▶ TASK BRIEF
Up through the line that contains "move: Kerze (braun) [318, 109] to [490, 146]", retype the entries exactly, beginning at the very first line.

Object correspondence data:
====
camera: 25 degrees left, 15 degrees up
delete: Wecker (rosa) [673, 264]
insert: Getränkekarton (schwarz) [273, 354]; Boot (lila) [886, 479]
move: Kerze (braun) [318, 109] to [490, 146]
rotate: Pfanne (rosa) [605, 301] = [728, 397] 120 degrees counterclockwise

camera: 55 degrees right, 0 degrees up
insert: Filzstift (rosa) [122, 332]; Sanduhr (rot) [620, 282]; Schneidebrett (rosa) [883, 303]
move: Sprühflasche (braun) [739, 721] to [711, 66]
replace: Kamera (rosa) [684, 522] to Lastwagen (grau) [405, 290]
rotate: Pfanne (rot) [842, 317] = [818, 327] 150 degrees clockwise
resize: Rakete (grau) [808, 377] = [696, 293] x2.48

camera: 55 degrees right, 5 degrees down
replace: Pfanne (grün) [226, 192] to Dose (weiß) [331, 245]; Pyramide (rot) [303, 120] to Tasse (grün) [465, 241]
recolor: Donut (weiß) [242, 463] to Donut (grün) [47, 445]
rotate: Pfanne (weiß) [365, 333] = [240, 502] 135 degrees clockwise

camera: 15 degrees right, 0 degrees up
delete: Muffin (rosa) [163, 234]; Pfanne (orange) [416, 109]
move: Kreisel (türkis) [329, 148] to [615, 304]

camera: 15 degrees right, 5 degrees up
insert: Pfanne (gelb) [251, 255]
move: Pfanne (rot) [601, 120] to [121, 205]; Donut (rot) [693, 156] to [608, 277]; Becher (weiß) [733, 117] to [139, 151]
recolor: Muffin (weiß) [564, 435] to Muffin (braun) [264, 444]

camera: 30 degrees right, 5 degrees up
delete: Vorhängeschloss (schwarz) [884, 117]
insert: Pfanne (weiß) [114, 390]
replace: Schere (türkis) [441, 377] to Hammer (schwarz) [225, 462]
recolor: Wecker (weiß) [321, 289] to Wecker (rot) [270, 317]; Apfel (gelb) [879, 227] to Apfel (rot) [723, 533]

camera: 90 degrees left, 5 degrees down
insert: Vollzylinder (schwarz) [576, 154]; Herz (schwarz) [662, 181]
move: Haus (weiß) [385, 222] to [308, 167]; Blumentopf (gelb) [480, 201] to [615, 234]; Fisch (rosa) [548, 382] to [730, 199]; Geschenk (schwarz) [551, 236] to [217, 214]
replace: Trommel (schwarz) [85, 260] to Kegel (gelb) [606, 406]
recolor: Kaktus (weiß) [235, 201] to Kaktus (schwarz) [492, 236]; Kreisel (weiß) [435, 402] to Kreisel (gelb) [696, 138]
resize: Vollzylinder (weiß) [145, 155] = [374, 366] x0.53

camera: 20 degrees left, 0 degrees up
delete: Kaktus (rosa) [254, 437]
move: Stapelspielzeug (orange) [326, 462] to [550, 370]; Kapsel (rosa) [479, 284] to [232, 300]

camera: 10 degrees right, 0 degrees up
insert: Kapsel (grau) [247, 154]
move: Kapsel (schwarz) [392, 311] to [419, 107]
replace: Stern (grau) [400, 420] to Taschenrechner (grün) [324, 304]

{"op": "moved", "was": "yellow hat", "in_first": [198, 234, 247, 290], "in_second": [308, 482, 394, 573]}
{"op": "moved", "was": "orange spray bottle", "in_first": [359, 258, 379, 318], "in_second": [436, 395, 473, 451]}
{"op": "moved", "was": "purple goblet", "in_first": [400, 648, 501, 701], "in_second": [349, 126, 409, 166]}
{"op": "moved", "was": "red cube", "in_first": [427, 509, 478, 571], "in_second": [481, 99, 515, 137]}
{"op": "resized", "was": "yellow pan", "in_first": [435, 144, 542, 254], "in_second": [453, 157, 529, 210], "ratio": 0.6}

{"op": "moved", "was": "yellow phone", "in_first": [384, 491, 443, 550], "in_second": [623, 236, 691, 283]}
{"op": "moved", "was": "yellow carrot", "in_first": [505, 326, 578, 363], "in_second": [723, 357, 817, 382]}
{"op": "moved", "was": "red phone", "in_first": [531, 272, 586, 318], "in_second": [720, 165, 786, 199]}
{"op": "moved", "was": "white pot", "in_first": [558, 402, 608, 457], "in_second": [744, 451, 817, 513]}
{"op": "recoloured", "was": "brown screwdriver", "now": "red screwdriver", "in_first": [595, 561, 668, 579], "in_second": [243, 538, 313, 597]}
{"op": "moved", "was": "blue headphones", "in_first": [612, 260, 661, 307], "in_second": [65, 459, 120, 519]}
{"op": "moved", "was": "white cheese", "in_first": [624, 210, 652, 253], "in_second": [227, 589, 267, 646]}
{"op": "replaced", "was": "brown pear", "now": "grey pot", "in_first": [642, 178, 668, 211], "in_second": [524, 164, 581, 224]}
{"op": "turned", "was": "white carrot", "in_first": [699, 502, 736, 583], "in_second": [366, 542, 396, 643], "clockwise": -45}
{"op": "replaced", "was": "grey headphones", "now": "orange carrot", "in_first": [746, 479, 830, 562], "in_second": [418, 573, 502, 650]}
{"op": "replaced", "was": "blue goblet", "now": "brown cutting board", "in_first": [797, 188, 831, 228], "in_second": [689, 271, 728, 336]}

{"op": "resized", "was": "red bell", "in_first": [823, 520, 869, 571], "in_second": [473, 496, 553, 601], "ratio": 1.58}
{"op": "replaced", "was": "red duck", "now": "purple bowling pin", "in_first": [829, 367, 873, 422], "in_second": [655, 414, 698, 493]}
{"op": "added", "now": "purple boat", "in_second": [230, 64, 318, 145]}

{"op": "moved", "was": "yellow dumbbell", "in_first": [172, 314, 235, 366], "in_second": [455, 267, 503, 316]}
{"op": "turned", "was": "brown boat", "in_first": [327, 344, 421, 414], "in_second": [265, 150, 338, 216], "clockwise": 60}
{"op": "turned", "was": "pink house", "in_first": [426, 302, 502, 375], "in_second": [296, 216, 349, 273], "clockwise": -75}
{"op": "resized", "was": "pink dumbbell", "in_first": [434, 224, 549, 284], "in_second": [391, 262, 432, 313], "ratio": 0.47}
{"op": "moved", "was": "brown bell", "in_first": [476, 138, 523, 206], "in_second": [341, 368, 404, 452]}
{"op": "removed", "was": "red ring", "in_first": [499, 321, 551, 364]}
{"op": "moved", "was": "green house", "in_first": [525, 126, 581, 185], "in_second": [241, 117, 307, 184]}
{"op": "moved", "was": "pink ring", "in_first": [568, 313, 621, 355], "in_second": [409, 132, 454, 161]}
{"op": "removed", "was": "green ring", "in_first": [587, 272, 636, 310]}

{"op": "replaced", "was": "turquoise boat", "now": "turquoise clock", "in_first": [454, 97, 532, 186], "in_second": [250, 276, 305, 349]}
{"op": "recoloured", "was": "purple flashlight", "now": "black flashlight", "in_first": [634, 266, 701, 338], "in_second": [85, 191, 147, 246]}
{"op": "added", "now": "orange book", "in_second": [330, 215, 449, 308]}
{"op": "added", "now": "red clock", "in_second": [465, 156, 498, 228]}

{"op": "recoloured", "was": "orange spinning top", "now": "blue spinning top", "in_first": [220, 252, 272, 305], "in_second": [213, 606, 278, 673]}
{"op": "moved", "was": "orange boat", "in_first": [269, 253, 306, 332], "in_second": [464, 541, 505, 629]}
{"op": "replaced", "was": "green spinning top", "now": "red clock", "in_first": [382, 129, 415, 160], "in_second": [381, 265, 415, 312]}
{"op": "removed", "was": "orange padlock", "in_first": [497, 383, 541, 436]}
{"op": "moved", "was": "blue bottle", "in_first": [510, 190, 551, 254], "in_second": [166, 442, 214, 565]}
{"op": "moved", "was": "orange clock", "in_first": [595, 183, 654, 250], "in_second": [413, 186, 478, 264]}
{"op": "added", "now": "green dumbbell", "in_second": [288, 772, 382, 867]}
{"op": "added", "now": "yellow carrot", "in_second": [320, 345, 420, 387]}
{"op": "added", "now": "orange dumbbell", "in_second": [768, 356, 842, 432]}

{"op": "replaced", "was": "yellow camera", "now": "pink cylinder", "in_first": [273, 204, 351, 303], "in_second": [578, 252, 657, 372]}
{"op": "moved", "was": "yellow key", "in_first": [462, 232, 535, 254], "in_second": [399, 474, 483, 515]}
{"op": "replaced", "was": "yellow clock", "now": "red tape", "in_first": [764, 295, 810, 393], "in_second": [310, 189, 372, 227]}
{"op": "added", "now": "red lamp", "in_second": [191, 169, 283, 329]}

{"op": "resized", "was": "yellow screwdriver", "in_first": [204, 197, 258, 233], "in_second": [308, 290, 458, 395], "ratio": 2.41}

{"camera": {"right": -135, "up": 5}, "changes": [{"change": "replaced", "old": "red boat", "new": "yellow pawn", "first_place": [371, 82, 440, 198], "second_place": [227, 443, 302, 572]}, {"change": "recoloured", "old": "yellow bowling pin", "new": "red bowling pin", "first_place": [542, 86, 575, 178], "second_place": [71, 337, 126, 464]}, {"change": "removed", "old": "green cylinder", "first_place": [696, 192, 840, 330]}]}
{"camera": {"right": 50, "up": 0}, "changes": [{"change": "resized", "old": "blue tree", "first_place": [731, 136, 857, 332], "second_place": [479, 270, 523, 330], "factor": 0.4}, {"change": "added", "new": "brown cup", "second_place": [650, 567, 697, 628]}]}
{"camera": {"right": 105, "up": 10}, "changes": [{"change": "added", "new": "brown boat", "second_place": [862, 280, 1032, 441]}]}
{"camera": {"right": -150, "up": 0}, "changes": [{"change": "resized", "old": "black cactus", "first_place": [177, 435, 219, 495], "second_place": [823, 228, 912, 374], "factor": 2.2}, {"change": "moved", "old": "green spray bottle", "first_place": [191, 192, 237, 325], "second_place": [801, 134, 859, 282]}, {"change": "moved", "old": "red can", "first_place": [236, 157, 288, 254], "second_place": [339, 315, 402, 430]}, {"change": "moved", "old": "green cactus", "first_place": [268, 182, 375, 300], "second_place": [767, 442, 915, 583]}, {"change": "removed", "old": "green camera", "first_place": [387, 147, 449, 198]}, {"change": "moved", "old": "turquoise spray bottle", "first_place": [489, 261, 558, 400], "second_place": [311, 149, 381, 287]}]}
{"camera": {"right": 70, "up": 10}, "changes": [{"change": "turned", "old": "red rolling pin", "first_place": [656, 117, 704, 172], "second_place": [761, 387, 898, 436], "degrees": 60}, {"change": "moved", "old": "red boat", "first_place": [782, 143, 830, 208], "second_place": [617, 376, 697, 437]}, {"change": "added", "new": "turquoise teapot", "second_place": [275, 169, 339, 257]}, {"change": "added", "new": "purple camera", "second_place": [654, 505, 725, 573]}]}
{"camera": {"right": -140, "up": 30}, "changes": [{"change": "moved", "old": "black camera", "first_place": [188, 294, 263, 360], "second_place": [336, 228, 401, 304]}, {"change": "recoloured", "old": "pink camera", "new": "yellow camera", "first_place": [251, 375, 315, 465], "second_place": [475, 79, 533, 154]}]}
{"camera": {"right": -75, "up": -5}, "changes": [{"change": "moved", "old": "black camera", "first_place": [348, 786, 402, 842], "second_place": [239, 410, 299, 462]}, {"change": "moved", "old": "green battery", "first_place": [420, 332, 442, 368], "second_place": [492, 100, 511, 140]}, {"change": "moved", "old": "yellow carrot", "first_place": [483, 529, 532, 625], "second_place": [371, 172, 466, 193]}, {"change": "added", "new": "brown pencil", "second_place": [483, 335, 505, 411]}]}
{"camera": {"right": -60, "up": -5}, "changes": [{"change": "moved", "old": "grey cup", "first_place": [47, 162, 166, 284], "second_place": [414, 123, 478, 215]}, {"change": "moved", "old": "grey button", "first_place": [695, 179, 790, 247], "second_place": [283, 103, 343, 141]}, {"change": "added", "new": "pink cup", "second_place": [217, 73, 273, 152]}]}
====
▶ EXERCISE RESULT
camera: 25 degrees left, 15 degrees up
delete: Wecker (rosa) [673, 264]
insert: Getränkekarton (schwarz) [273, 354]; Boot (lila) [886, 479]
move: Kerze (braun) [318, 109] to [490, 146]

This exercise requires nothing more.